Record list
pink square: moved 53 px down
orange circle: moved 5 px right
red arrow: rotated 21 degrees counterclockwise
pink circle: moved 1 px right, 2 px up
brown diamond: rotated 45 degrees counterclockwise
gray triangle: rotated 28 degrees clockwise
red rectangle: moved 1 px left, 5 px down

Stated task
Express the rows above as a Markdown table with two columns, No. and Entry, giving each line its number and its text and leaving out blank lines.

Correct answer
| No. | Entry |
|---|---|
| 1 | pink square: moved 53 px down |
| 2 | orange circle: moved 5 px right |
| 3 | red arrow: rotated 21 degrees counterclockwise |
| 4 | pink circle: moved 1 px right, 2 px up |
| 5 | brown diamond: rotated 45 degrees counterclockwise |
| 6 | gray triangle: rotated 28 degrees clockwise |
| 7 | red rectangle: moved 1 px left, 5 px down |